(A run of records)
________________________________________

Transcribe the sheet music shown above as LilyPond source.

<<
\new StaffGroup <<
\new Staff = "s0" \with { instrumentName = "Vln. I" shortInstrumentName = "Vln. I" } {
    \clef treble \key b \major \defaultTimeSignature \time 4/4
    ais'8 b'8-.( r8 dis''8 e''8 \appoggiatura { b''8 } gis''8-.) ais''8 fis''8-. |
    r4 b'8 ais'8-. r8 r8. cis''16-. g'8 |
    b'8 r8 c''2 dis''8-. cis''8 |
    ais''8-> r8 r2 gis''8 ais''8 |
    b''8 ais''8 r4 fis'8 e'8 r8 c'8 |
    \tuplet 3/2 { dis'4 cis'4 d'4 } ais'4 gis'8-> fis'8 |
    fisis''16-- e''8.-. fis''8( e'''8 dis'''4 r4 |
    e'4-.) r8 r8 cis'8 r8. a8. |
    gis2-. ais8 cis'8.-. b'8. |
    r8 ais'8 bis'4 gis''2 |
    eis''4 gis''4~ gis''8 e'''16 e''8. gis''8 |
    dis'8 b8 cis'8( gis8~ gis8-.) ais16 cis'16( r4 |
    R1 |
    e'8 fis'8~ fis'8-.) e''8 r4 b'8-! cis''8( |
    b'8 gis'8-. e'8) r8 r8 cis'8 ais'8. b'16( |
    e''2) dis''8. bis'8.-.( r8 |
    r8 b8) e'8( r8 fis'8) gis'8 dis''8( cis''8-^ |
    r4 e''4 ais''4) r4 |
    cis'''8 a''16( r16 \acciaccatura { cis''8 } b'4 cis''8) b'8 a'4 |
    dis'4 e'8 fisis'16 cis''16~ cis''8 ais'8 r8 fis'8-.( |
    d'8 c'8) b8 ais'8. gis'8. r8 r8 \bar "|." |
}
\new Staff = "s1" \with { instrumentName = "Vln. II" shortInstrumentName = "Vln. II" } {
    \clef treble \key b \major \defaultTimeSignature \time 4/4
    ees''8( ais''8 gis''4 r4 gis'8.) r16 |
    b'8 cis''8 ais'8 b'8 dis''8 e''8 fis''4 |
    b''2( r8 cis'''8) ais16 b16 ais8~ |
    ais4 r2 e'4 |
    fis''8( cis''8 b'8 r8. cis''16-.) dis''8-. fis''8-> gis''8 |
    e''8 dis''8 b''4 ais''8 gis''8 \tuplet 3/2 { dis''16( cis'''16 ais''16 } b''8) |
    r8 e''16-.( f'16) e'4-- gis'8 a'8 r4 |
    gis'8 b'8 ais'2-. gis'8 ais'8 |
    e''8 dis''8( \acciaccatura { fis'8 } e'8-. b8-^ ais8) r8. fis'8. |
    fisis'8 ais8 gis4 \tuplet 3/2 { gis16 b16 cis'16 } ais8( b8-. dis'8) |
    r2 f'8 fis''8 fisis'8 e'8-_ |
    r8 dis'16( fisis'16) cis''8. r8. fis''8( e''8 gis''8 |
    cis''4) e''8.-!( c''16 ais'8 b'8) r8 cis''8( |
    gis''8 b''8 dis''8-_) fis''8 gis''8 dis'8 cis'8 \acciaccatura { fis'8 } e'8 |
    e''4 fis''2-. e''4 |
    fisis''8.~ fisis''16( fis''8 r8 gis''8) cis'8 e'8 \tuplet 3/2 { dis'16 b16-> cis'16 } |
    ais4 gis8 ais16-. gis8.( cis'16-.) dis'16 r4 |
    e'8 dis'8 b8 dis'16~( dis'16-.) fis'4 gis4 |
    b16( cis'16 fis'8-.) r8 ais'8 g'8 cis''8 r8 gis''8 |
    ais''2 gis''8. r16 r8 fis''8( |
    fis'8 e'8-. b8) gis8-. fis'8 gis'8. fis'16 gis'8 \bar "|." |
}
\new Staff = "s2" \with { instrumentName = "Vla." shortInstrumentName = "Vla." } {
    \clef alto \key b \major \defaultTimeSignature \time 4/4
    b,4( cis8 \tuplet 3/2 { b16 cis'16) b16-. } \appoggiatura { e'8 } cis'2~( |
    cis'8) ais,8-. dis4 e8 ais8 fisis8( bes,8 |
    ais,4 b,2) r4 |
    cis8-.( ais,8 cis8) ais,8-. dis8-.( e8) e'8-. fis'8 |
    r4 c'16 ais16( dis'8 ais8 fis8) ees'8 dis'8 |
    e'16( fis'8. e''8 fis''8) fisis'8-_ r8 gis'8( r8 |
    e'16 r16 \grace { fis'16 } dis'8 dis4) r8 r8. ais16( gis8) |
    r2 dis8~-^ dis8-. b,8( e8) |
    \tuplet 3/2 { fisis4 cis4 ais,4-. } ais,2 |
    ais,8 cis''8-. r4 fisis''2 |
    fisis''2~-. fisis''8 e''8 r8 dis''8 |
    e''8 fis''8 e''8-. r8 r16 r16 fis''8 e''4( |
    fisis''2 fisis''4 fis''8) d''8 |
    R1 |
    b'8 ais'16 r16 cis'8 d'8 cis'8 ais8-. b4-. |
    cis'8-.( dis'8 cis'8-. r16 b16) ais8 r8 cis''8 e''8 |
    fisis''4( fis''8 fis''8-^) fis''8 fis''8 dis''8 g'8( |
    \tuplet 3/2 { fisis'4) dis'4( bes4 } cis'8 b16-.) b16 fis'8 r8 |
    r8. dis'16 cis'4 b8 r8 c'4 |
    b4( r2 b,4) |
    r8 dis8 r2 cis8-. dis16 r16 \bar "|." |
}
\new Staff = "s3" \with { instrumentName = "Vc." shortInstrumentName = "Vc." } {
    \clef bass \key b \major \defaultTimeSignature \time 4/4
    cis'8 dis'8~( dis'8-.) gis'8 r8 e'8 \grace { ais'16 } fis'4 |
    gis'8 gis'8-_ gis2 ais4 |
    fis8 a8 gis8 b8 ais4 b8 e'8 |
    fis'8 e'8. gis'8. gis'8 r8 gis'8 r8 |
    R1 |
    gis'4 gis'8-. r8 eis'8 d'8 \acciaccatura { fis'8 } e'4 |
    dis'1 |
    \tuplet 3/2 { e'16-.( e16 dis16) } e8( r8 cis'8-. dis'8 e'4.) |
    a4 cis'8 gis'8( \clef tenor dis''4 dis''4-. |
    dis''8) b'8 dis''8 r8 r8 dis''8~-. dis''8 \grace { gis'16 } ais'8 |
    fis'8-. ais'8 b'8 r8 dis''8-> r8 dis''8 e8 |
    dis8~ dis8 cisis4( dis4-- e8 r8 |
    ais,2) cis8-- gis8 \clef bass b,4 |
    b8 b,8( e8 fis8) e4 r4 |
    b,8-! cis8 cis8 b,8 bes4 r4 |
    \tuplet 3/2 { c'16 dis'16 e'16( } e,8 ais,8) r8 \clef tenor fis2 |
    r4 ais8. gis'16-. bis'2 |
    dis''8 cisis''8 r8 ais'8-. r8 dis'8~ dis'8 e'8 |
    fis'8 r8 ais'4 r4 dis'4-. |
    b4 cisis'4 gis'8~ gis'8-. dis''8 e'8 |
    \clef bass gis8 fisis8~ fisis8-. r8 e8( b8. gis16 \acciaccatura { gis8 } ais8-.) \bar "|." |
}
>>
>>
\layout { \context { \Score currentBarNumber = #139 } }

________________________________________

▶ [Task description]: Copy out each line above that contains the string "major". Match case exactly.

▶ [Solution]:
    \clef treble \key b \major \defaultTimeSignature \time 4/4
    \clef treble \key b \major \defaultTimeSignature \time 4/4
    \clef alto \key b \major \defaultTimeSignature \time 4/4
    \clef bass \key b \major \defaultTimeSignature \time 4/4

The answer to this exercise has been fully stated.